Input data START
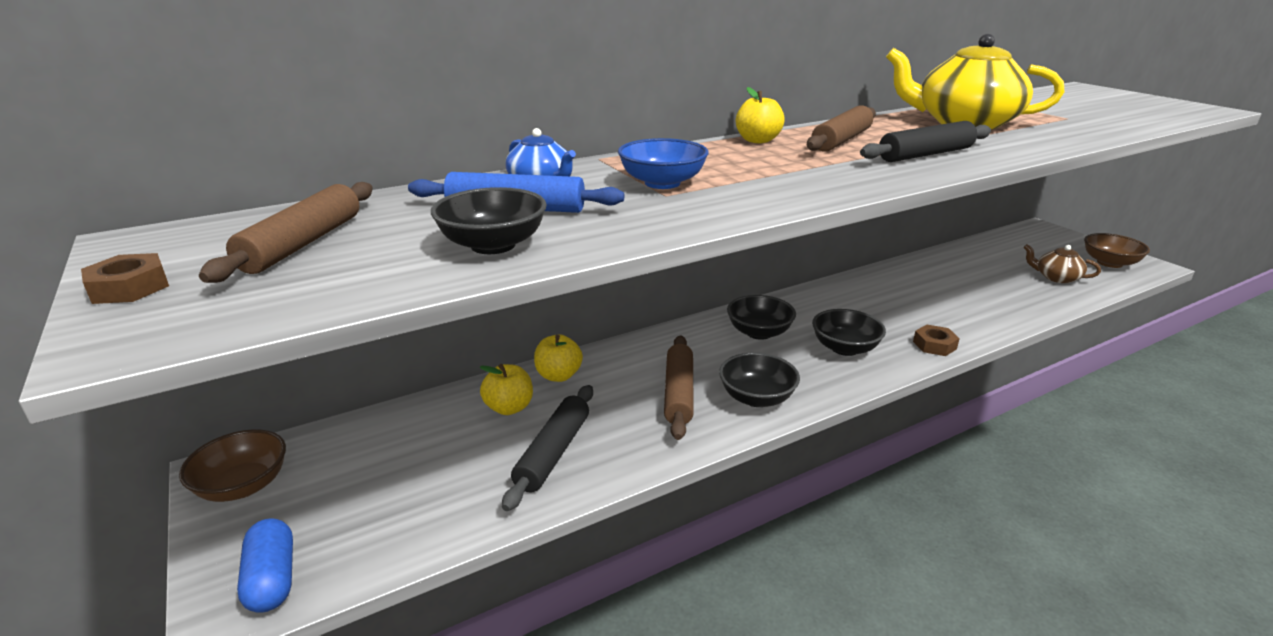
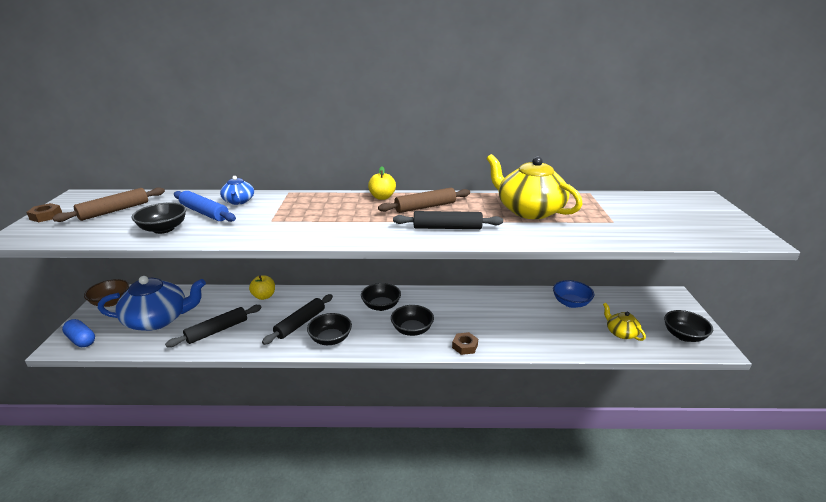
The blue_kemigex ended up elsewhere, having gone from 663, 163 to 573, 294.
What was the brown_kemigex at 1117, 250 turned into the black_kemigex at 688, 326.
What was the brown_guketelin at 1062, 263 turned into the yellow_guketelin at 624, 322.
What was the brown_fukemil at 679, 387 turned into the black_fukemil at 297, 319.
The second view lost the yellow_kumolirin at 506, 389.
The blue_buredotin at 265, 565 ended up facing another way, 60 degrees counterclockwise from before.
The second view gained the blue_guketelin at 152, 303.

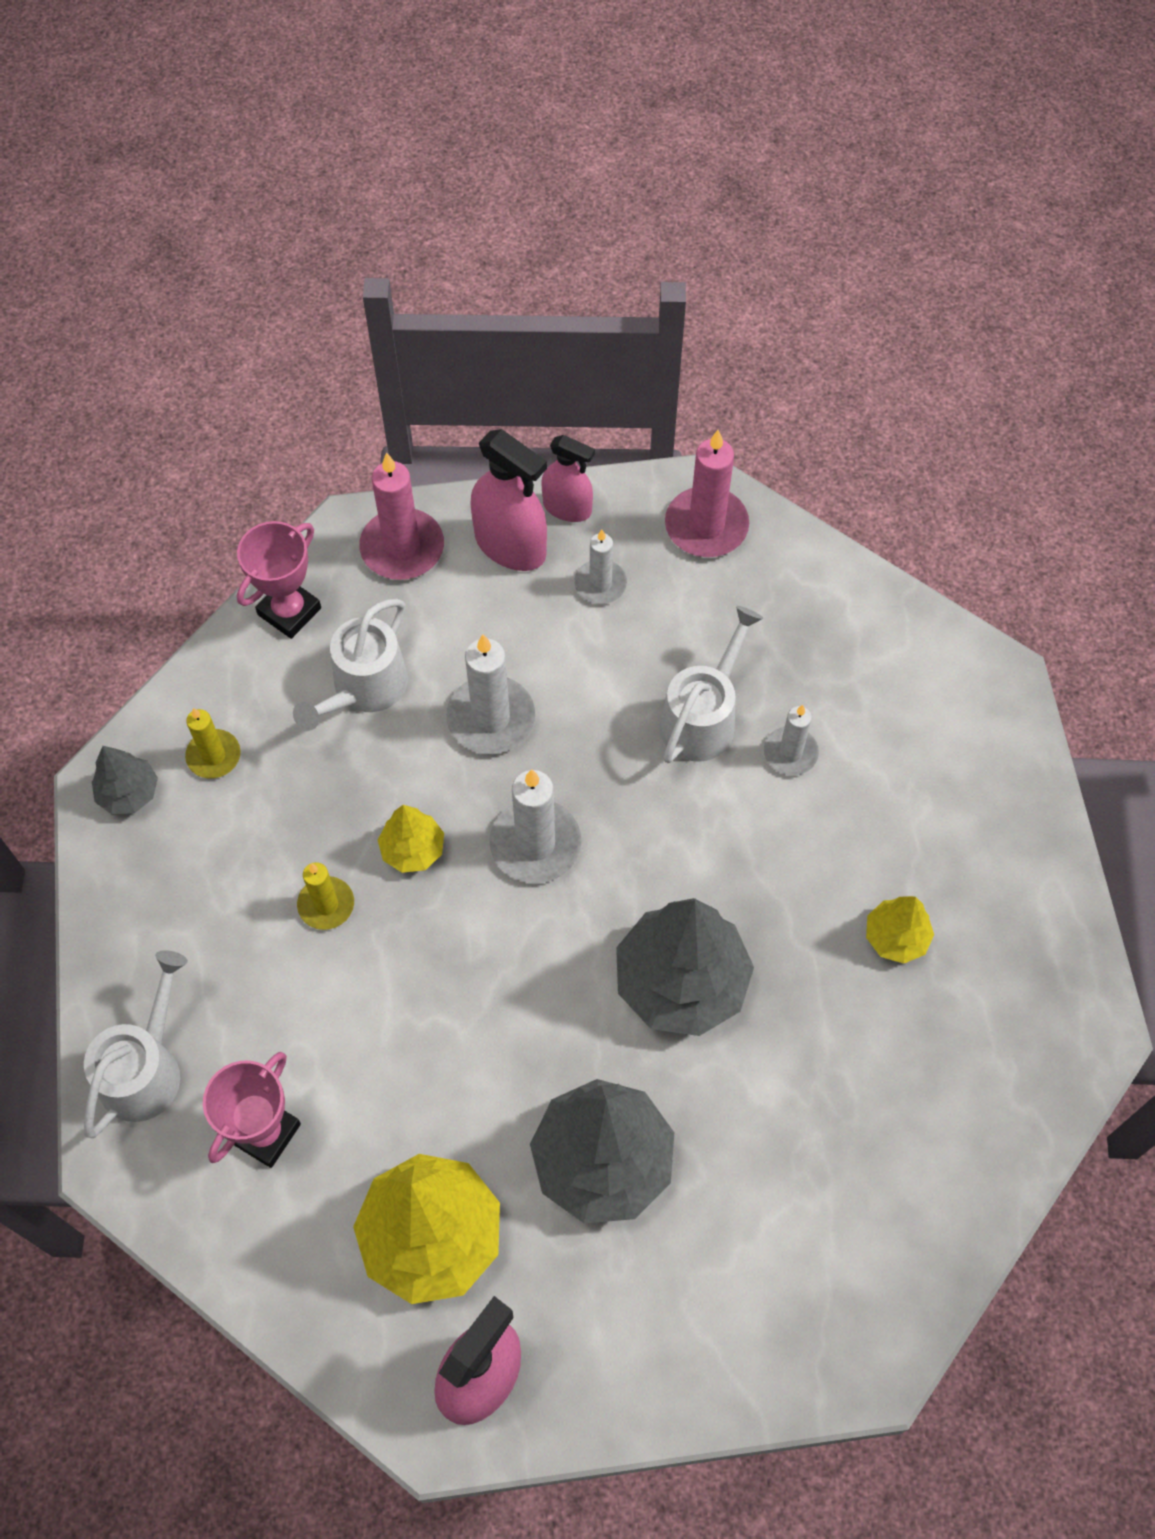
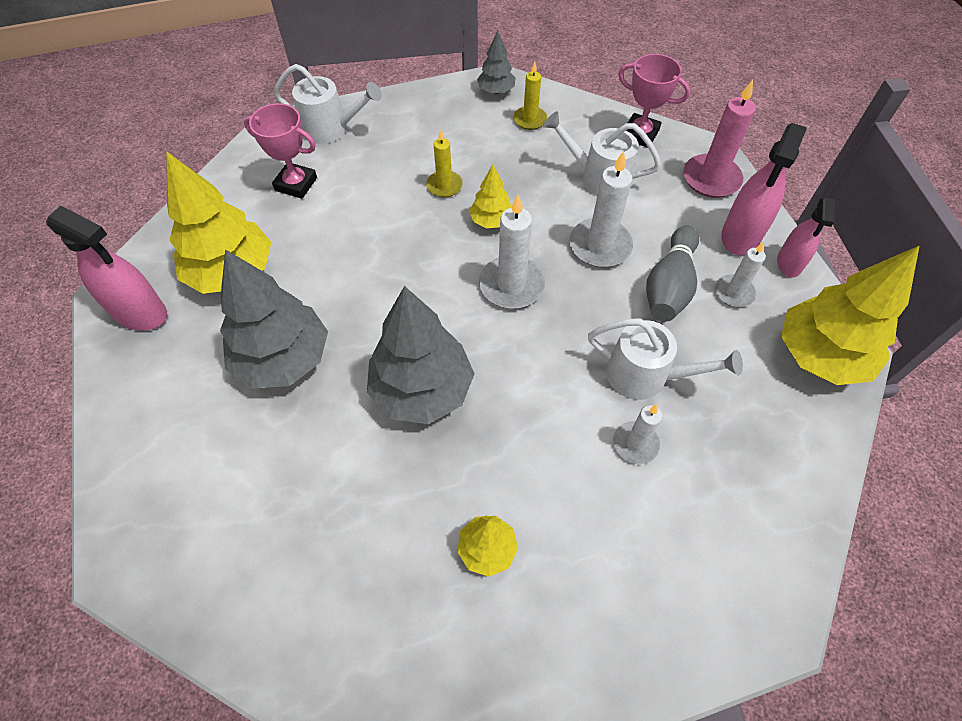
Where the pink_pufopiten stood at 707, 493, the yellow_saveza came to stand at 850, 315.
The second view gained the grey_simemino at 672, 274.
Input data END
Input data START
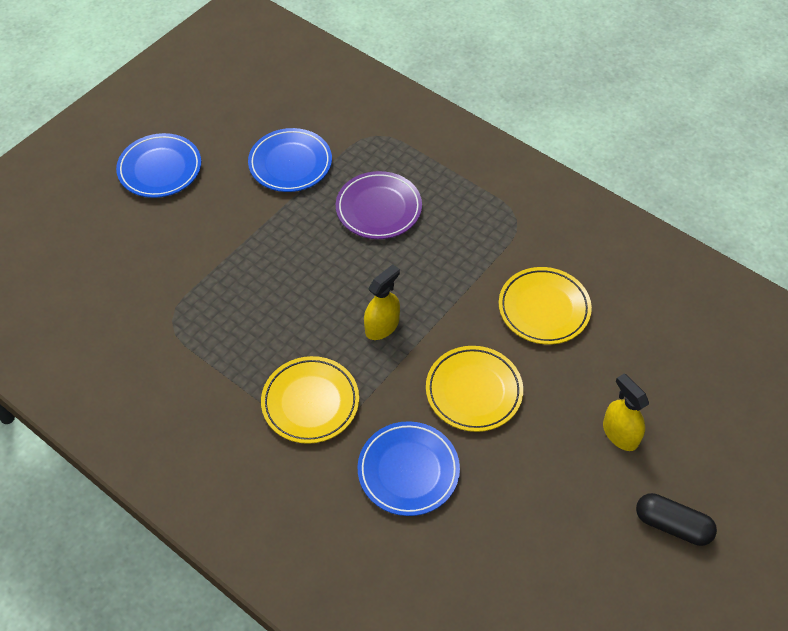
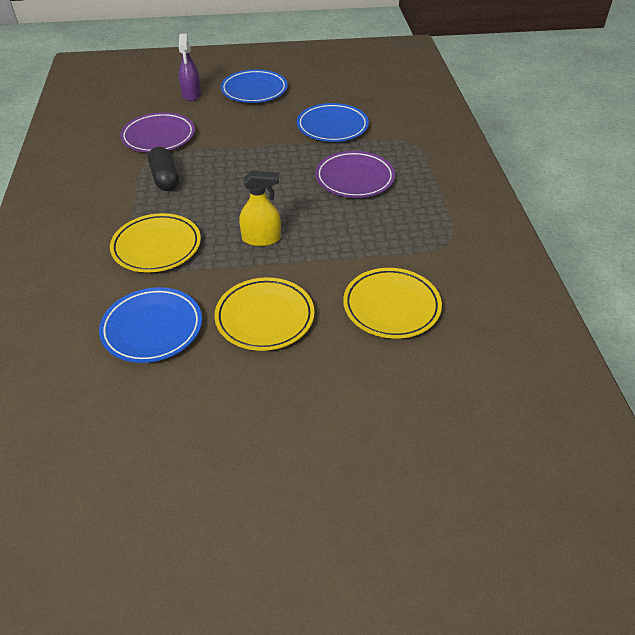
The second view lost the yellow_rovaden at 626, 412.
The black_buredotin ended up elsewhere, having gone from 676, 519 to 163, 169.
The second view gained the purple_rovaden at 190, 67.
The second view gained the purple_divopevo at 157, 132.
Input data END
Having found the line with "What was the brown_guketelin" and the line with "The second view gained the grey_simemino" in the material above, write out exactly those two and every line between, leaving the pictures out.

** Exercise result **
What was the brown_guketelin at 1062, 263 turned into the yellow_guketelin at 624, 322.
What was the brown_fukemil at 679, 387 turned into the black_fukemil at 297, 319.
The second view lost the yellow_kumolirin at 506, 389.
The blue_buredotin at 265, 565 ended up facing another way, 60 degrees counterclockwise from before.
The second view gained the blue_guketelin at 152, 303.

Where the pink_pufopiten stood at 707, 493, the yellow_saveza came to stand at 850, 315.
The second view gained the grey_simemino at 672, 274.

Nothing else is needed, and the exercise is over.